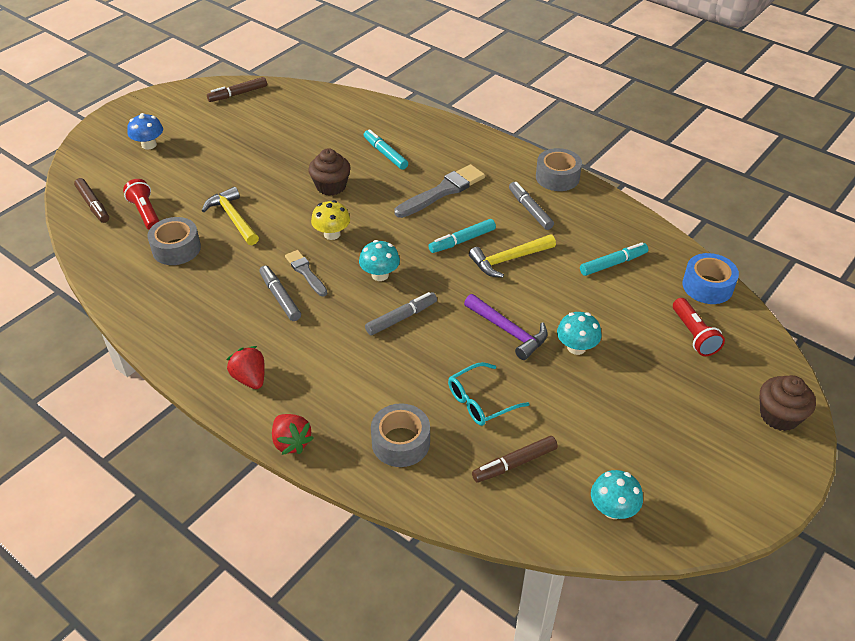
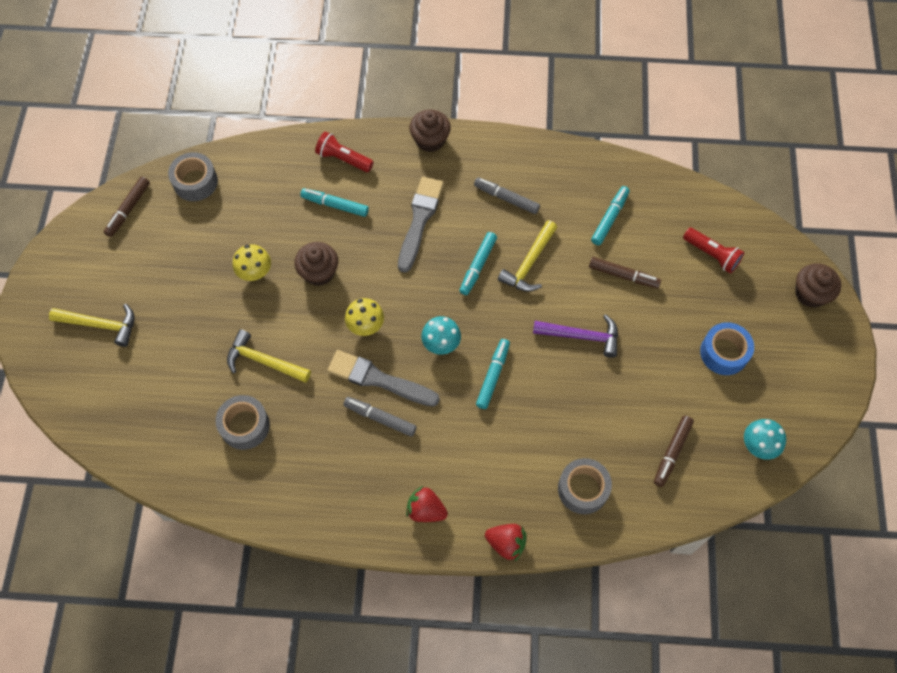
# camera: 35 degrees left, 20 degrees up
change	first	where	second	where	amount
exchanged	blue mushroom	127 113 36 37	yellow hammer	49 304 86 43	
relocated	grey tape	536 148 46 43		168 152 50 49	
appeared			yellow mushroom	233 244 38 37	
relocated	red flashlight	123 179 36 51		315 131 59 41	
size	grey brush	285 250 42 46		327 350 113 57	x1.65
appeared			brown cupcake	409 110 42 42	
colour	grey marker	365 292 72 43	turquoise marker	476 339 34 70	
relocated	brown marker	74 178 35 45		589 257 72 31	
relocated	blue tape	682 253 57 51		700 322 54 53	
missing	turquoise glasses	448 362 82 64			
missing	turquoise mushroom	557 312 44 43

What the task asks: Could you repeat all of the data exactly, minus the pictures?

Response for this exercise:
# camera: 35 degrees left, 20 degrees up
change	first	where	second	where	amount
exchanged	blue mushroom	127 113 36 37	yellow hammer	49 304 86 43	
relocated	grey tape	536 148 46 43		168 152 50 49	
appeared			yellow mushroom	233 244 38 37	
relocated	red flashlight	123 179 36 51		315 131 59 41	
size	grey brush	285 250 42 46		327 350 113 57	x1.65
appeared			brown cupcake	409 110 42 42	
colour	grey marker	365 292 72 43	turquoise marker	476 339 34 70	
relocated	brown marker	74 178 35 45		589 257 72 31	
relocated	blue tape	682 253 57 51		700 322 54 53	
missing	turquoise glasses	448 362 82 64			
missing	turquoise mushroom	557 312 44 43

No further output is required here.